» Data supplied:
————————

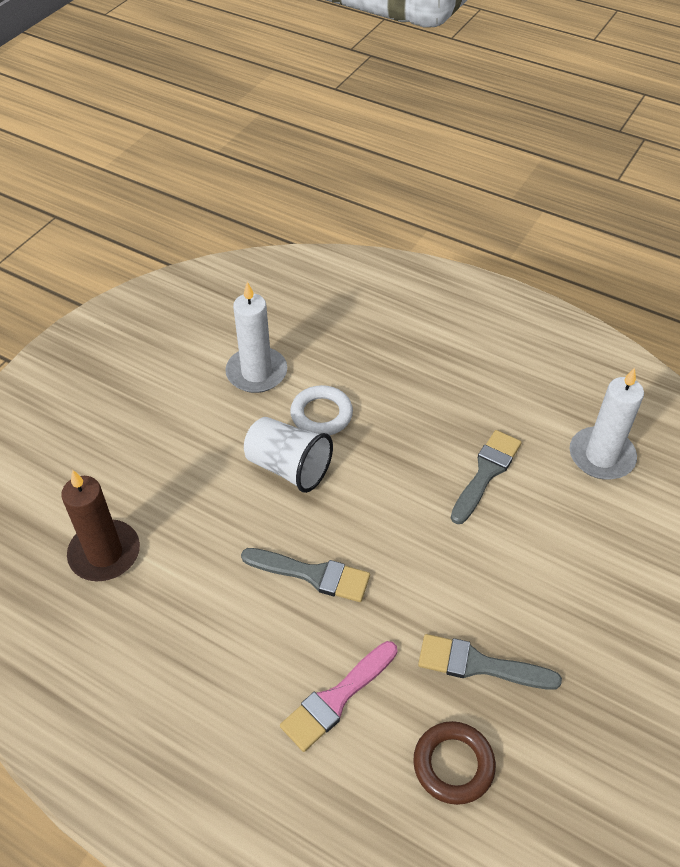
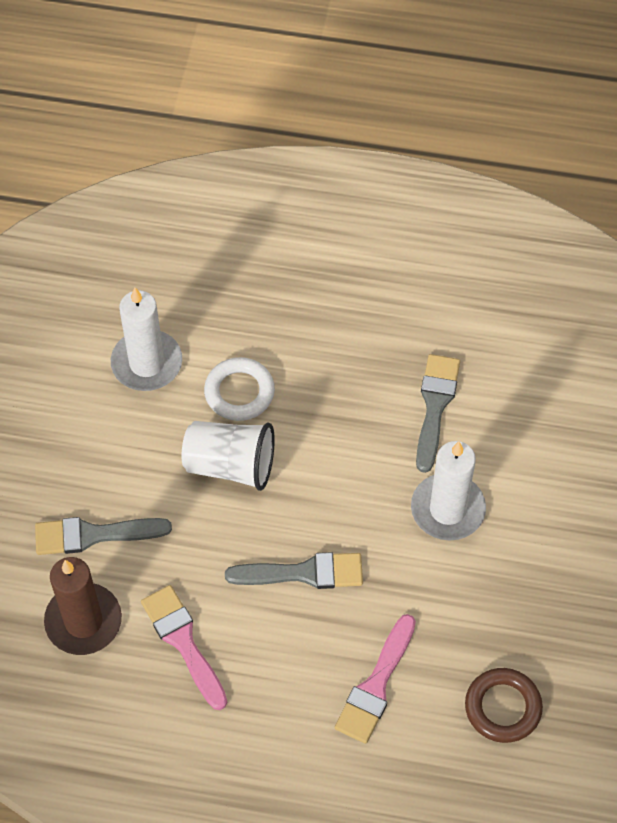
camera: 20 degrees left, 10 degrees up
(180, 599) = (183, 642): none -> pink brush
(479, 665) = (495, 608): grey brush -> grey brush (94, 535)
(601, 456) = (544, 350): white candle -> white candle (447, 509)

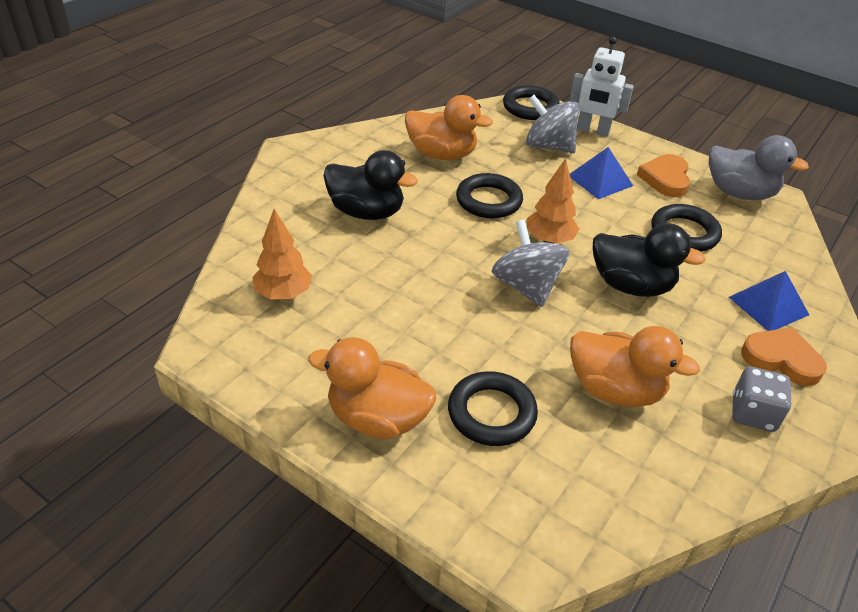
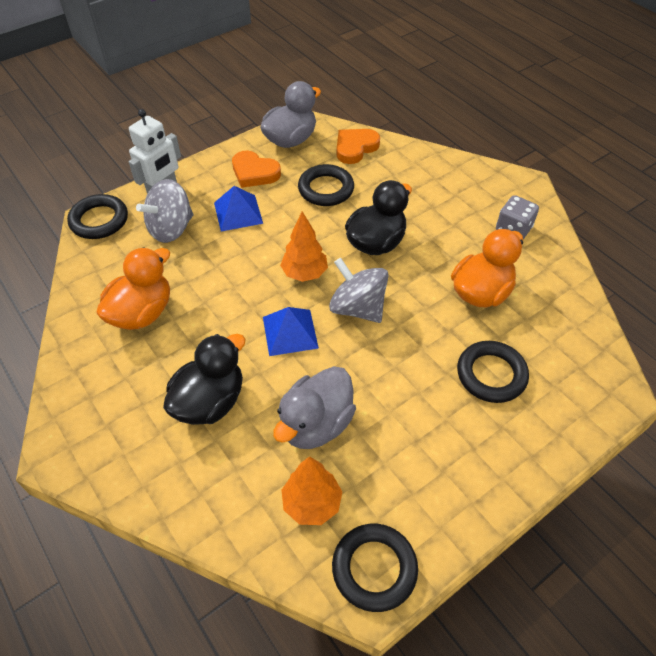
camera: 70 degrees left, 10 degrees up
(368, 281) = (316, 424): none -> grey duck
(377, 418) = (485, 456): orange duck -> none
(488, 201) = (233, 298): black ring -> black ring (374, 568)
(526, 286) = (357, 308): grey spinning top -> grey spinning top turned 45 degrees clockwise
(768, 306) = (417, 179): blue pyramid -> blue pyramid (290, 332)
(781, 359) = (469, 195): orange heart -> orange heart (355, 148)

————————

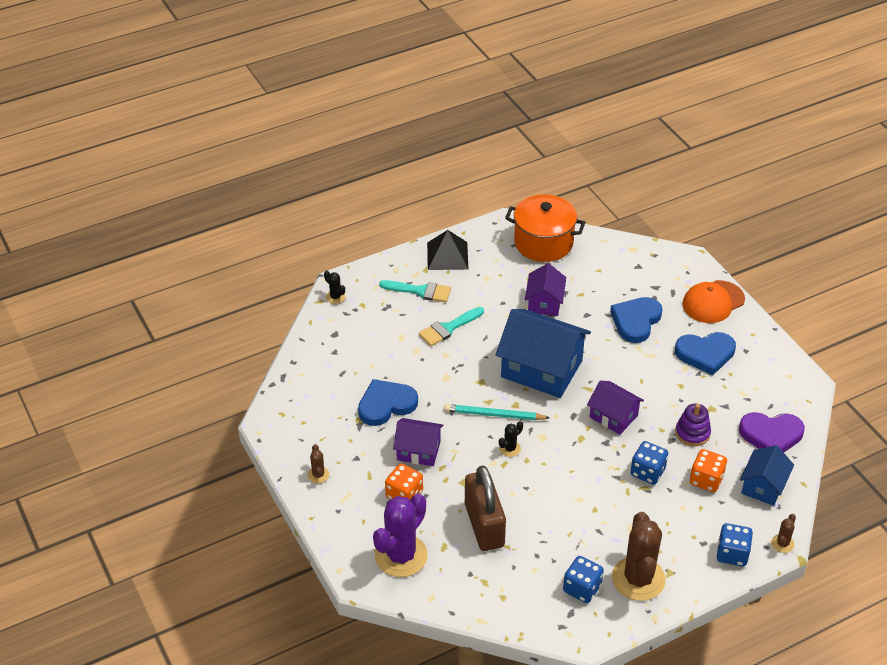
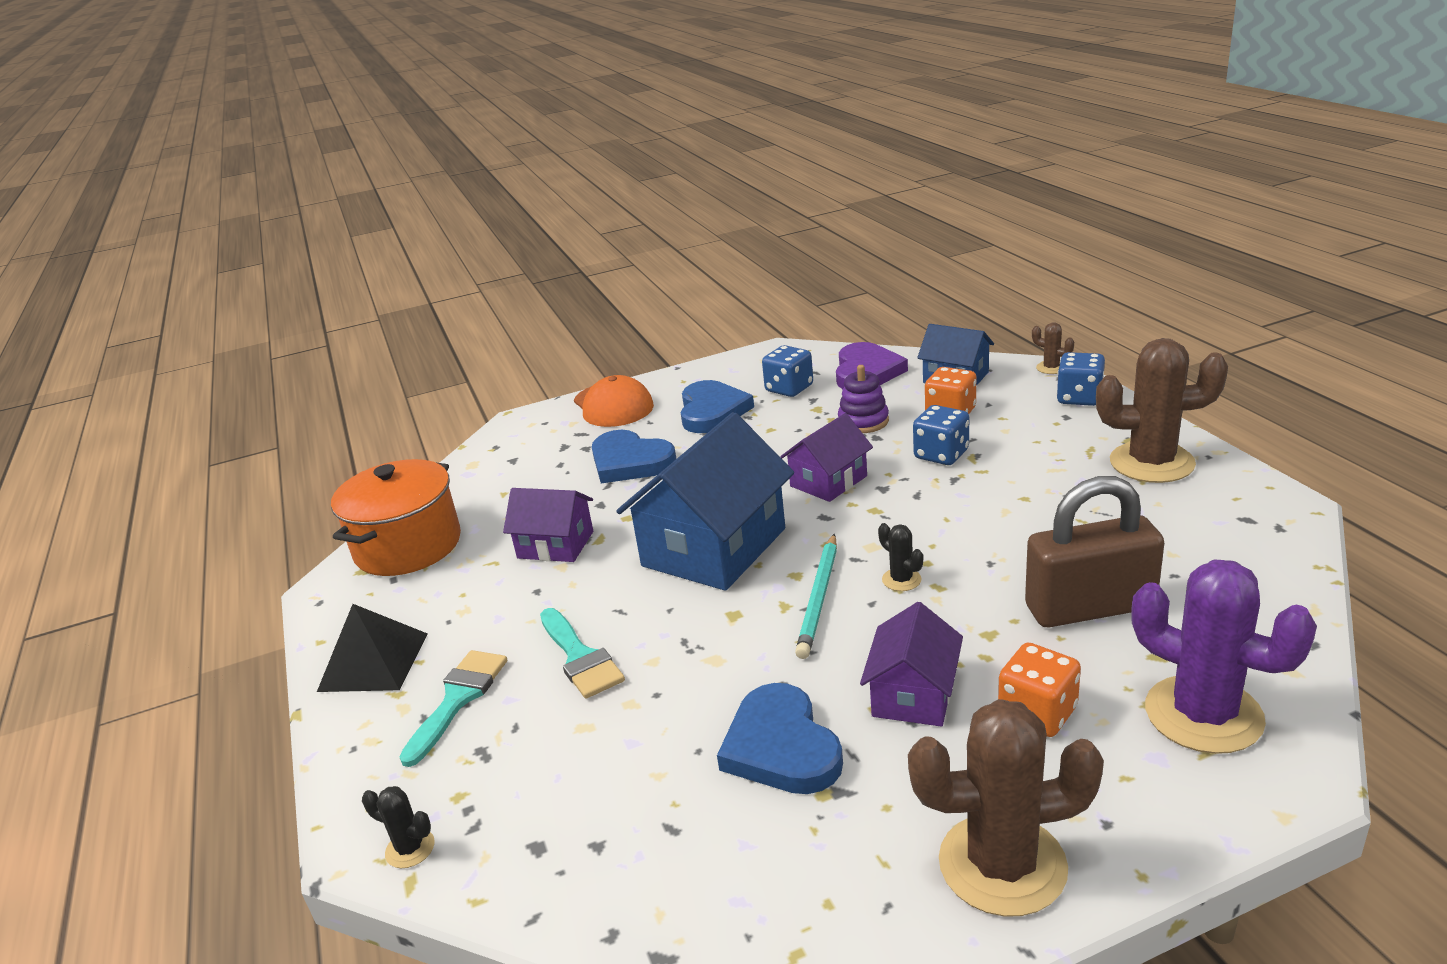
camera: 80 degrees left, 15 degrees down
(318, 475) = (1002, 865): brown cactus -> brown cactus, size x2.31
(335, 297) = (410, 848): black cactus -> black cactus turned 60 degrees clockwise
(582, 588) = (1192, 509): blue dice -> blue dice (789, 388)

————————

» Work task: Return exactly the lines that appear in the data above between the line containing "camera: 20 degrees left, 10 degrees up" and the line containing "(781, 359) = (469, 195): orange", both of which are included, and leave the pictures out.

» Solution to this problem:
camera: 20 degrees left, 10 degrees up
(180, 599) = (183, 642): none -> pink brush
(479, 665) = (495, 608): grey brush -> grey brush (94, 535)
(601, 456) = (544, 350): white candle -> white candle (447, 509)

camera: 70 degrees left, 10 degrees up
(368, 281) = (316, 424): none -> grey duck
(377, 418) = (485, 456): orange duck -> none
(488, 201) = (233, 298): black ring -> black ring (374, 568)
(526, 286) = (357, 308): grey spinning top -> grey spinning top turned 45 degrees clockwise
(768, 306) = (417, 179): blue pyramid -> blue pyramid (290, 332)
(781, 359) = (469, 195): orange heart -> orange heart (355, 148)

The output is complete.